# Task directions
An exact reproduction is required of the lines from the beginning of the entries through the line with "type=shifted; before=russet pyramid", pictures excluded and nothing added.

# Data to examine

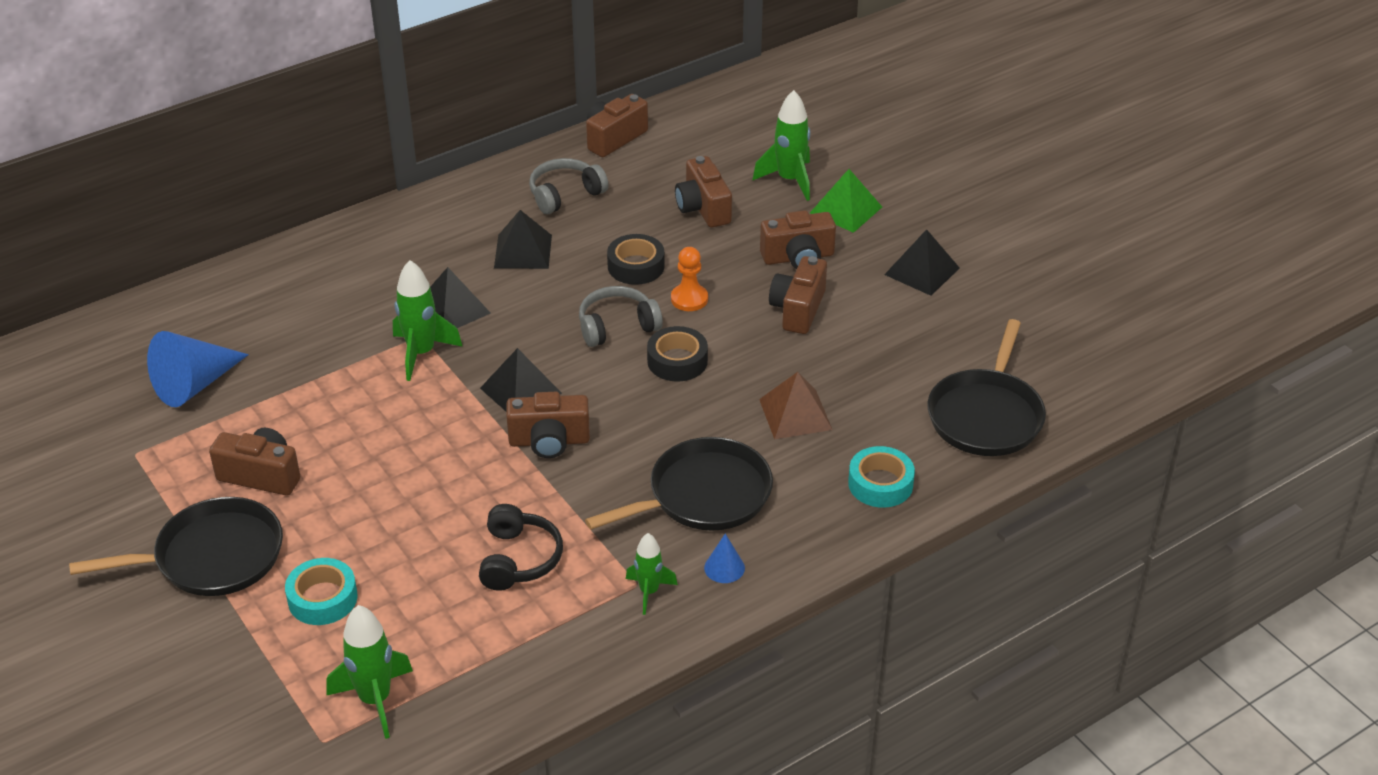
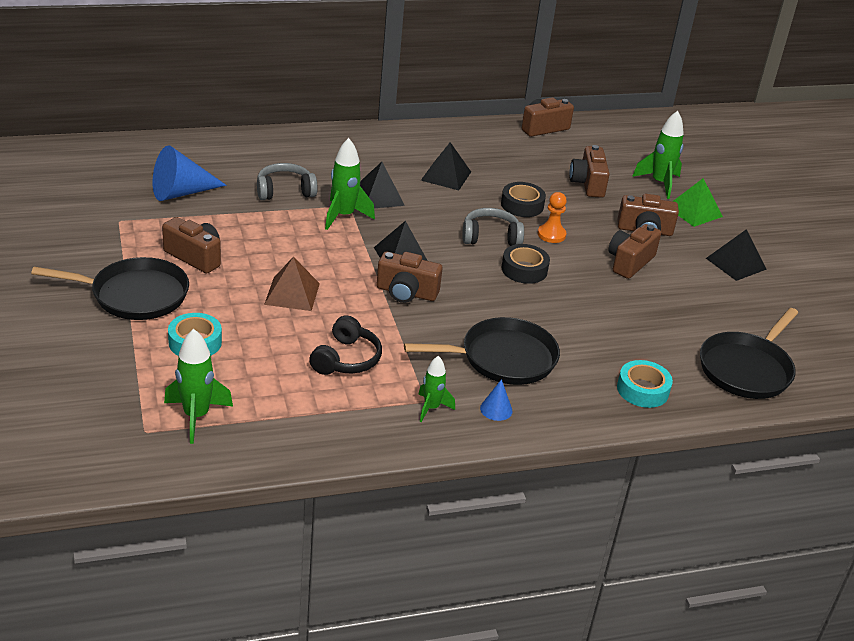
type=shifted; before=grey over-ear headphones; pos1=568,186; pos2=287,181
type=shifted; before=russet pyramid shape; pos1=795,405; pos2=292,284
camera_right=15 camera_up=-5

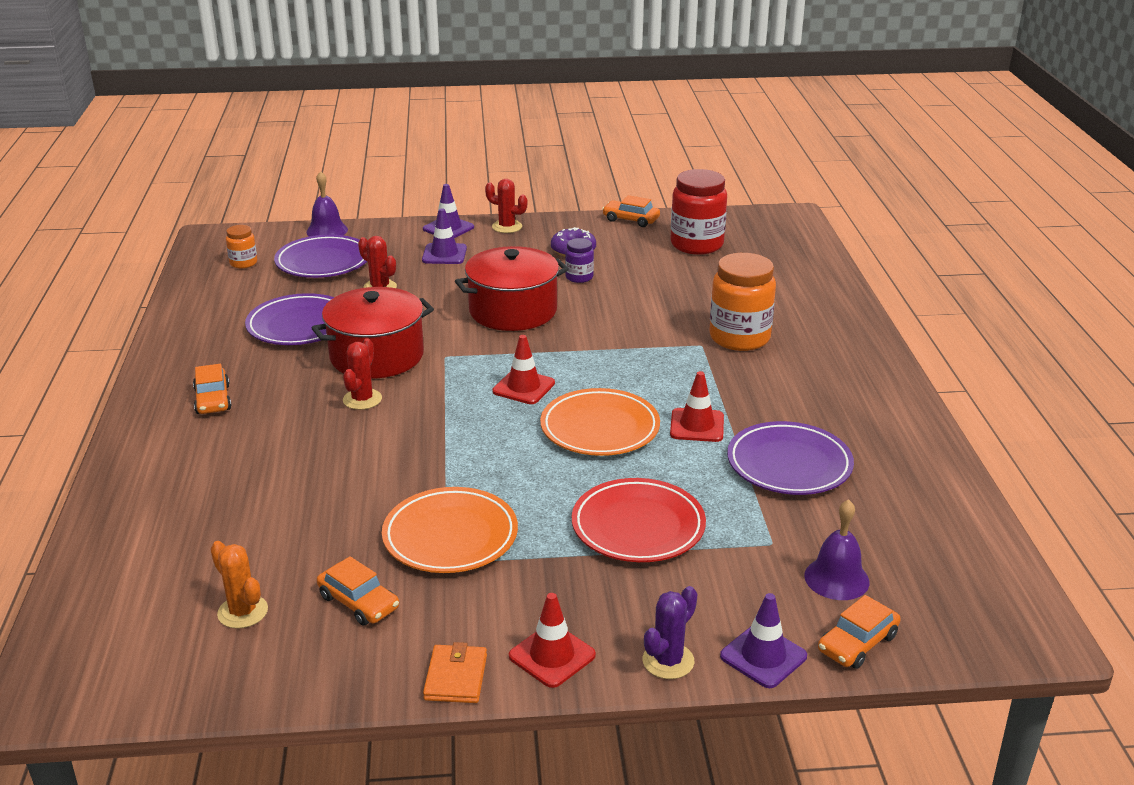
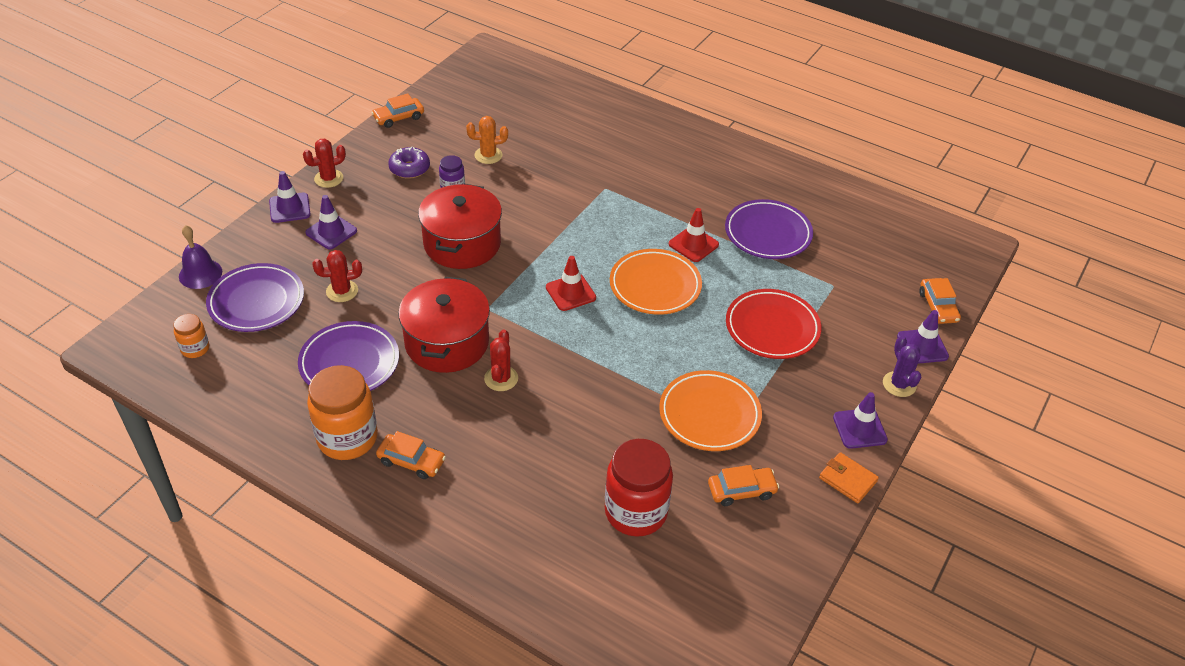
type=shifted; before=orange jar; pos1=742,302; pos2=342,412
type=shifted; before=orange cactus; pos1=239,585; pos2=487,140
type=rotated; before=crimson cactus; pos1=362,374; pos2=501,360; turn=45
type=shifted; before=crimson jar; pos1=698,212; pos2=639,488
type=repainted; before=crimson traffic cone; after=violet traffic cone; pos1=552,640; pos2=860,420
type=gone; before=violet bell; pos1=836,549
camera_right=-55 camera_up=15

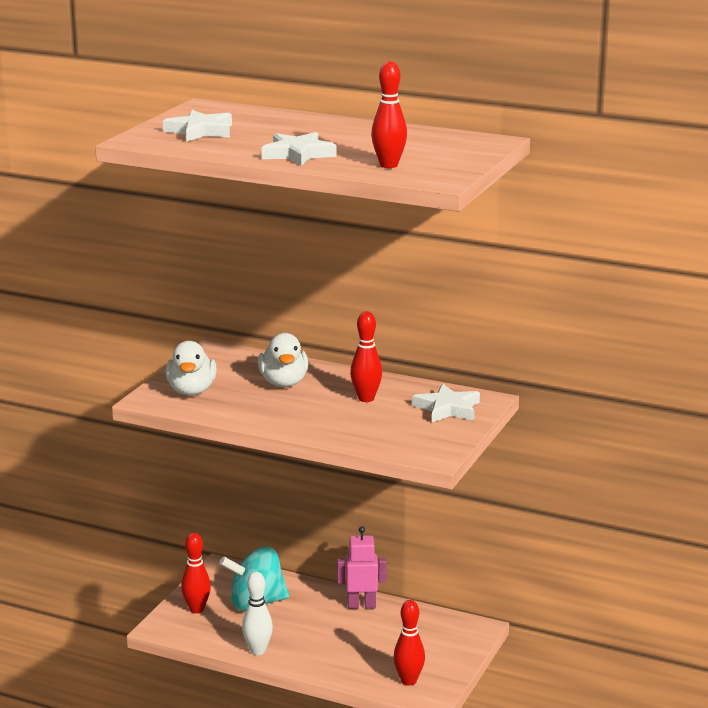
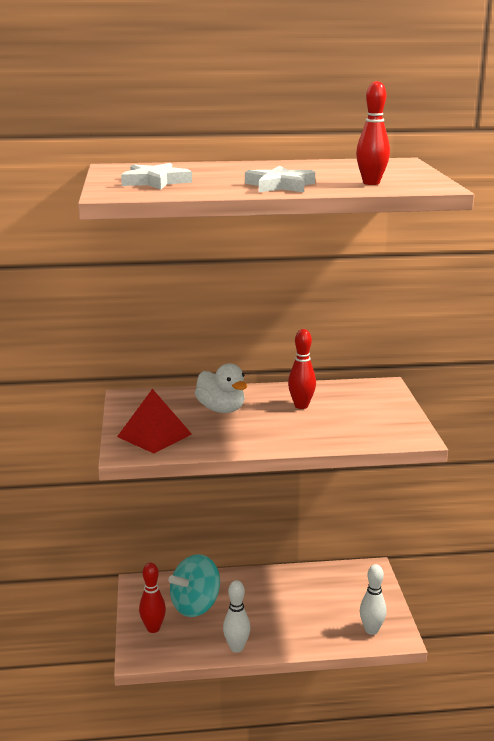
type=swapped; before=white toy duck; after=crimson pyramid shape; pos1=191,368; pos2=154,421
type=repainted; before=crimson skittle; after=white skittle; pos1=409,643; pos2=373,599
type=gone; before=rose-pink robot figure; pos1=362,567
type=gone; before=white star; pos1=446,403
camera_right=-30 camera_up=0

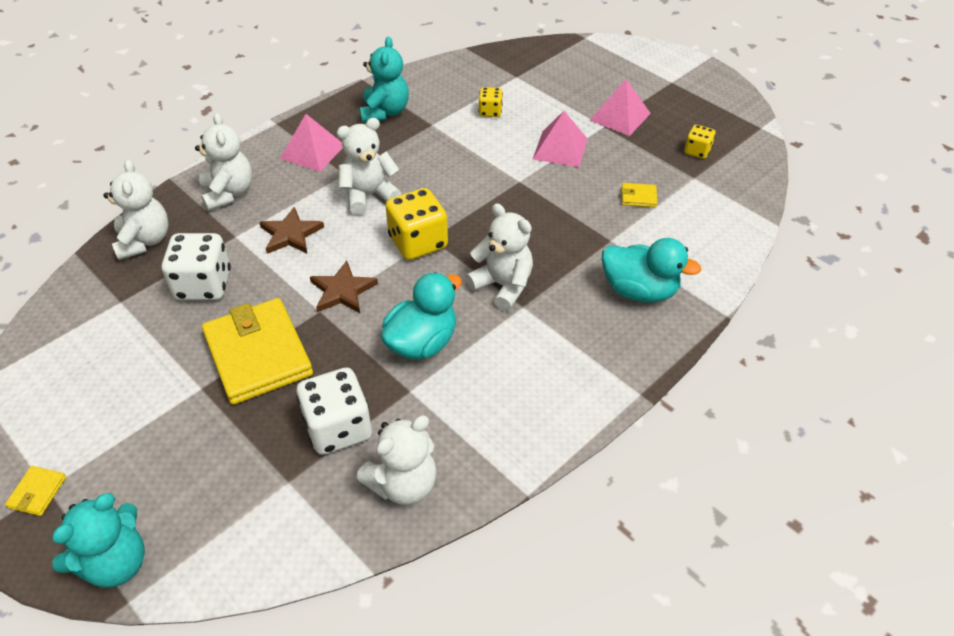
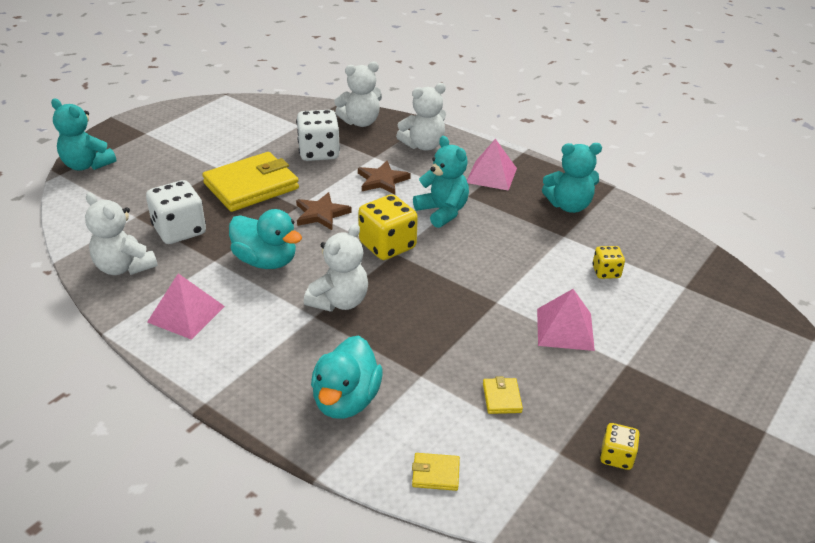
type=shifted; before=rose-pink pyramid shape; pos1=620,107; pos2=186,306
type=shifted; before=bright yellow wallet; pos1=35,491; pos2=436,472
type=repainted; before=white teddy bear; after=teal teddy bear; pos1=369,166; pos2=441,182
camera_right=80 camera_up=-10

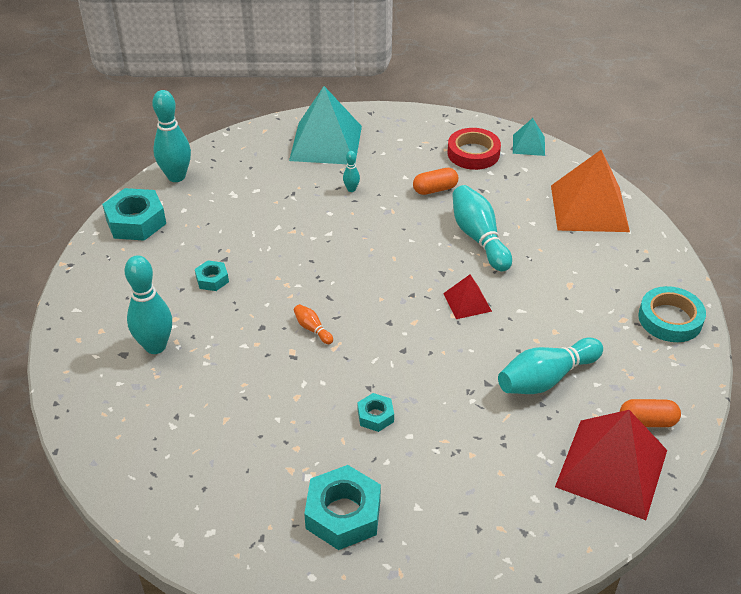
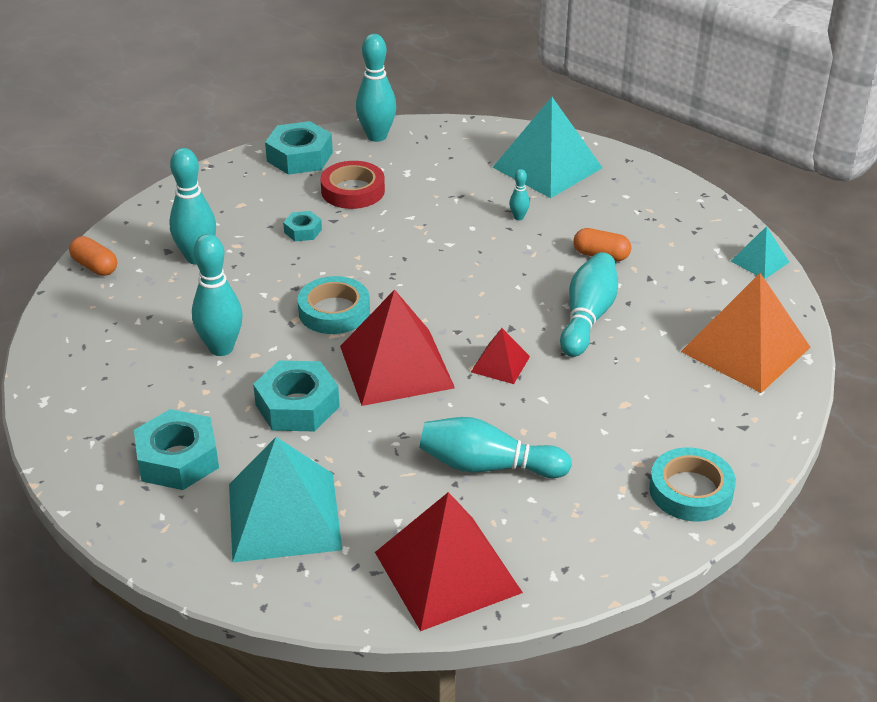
type=shifted; before=orange pill; pos1=650,413; pos2=93,256
type=new; after=teal skittle; pos2=217,295
type=new; after=teal pyramid shape; pos2=285,500
type=scaled; before=teal hexagon nut; pos1=376,412; pos2=296,395; scale=1.91
type=swapped; before=orange skittle; after=teal tape; pos1=313,324; pos2=334,305
type=shifted; before=crimson tape; pos1=474,149; pos2=352,185
type=new; after=crimson pyramid shape; pos2=397,347
camera_right=40 camera_up=-5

# Completed task
type=shifted; before=grey over-ear headphones; pos1=568,186; pos2=287,181
type=shifted; before=russet pyramid shape; pos1=795,405; pos2=292,284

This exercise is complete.